INFORMATION GIVEN:
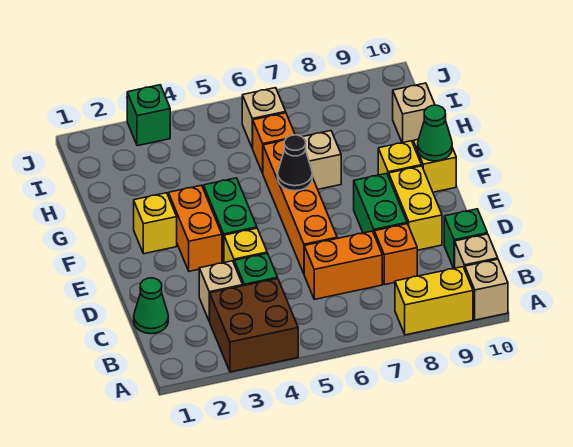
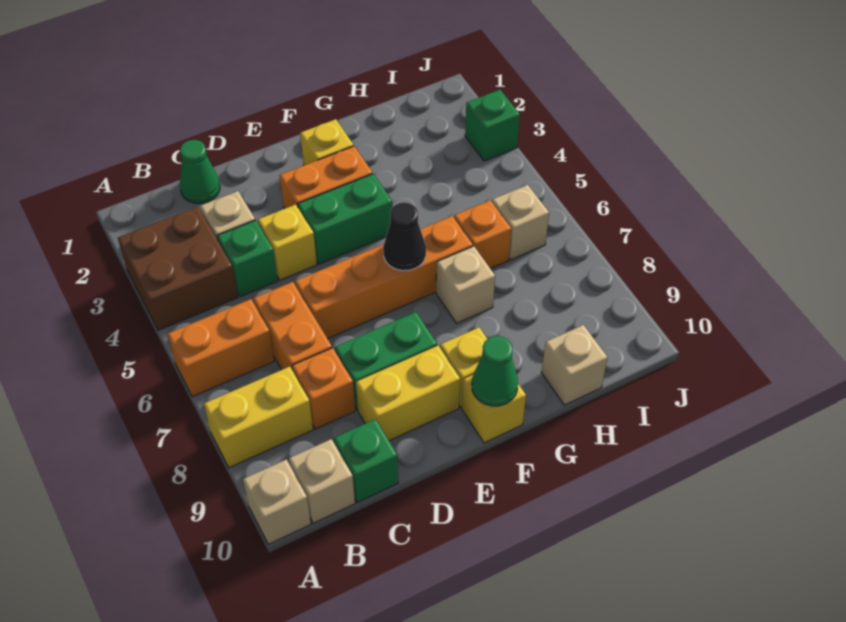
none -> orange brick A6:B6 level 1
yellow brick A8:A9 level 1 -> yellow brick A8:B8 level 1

---

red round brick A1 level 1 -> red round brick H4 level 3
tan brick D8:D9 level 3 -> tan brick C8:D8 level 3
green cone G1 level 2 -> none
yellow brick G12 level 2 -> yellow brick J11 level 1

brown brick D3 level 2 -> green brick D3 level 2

DESCRIPTION OF THE TASK: Set down, exactly as they appear above, all lines from the one that has "none -> orange brick A6:B6 level 1" down to the one that has "yellow brick A8:A9", including those two and no others.

RESPONSE TO THE EXERCISE:
none -> orange brick A6:B6 level 1
yellow brick A8:A9 level 1 -> yellow brick A8:B8 level 1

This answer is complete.